▶ PROBLEM TO WORK ON
When you reach the line in the data below that contains "R16: 3.3k (3V3, VTH) -> 33k (3V3, VTH)", please start repeating lines exactly, and stop after the line that contains "L4: 470uH (+12V, LD) -> none", repeating nothing else.

▶ DATA FOR REVIEW
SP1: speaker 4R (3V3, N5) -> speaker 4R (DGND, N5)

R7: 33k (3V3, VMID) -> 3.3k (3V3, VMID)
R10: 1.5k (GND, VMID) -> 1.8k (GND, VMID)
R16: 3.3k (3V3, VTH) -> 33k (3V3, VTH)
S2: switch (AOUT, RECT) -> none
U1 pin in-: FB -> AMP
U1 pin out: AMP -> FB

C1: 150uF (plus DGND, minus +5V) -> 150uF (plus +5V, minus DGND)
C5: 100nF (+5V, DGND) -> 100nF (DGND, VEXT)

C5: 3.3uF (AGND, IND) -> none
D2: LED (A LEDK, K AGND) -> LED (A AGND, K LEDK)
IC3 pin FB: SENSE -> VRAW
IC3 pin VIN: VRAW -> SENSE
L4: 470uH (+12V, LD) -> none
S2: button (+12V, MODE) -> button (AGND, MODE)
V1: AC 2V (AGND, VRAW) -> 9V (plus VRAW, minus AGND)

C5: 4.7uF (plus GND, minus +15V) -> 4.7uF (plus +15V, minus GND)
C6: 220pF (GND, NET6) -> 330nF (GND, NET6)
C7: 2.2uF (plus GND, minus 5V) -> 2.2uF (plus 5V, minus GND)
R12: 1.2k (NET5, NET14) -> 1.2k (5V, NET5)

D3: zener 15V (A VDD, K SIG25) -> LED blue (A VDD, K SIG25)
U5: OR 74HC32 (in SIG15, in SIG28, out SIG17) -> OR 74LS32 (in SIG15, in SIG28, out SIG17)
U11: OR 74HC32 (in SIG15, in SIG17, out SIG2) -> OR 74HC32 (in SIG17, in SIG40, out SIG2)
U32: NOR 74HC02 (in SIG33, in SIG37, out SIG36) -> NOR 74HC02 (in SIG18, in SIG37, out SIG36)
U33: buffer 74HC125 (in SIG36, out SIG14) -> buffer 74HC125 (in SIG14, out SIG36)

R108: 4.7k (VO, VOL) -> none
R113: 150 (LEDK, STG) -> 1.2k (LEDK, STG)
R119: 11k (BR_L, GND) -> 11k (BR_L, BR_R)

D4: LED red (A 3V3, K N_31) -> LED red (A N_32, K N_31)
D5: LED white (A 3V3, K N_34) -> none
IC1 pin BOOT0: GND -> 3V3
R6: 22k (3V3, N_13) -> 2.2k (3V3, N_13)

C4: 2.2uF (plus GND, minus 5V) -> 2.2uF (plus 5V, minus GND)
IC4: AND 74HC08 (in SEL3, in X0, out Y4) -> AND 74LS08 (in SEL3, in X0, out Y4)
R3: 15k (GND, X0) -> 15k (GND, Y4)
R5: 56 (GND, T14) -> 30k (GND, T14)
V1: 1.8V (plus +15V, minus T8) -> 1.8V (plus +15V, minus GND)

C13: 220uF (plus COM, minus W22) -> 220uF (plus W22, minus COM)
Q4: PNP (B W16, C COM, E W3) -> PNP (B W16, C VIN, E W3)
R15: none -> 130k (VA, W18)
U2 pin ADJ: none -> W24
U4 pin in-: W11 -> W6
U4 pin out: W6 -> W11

▶ RESULT FOR THIS EXERCISE
R16: 3.3k (3V3, VTH) -> 33k (3V3, VTH)
S2: switch (AOUT, RECT) -> none
U1 pin in-: FB -> AMP
U1 pin out: AMP -> FB

C1: 150uF (plus DGND, minus +5V) -> 150uF (plus +5V, minus DGND)
C5: 100nF (+5V, DGND) -> 100nF (DGND, VEXT)

C5: 3.3uF (AGND, IND) -> none
D2: LED (A LEDK, K AGND) -> LED (A AGND, K LEDK)
IC3 pin FB: SENSE -> VRAW
IC3 pin VIN: VRAW -> SENSE
L4: 470uH (+12V, LD) -> none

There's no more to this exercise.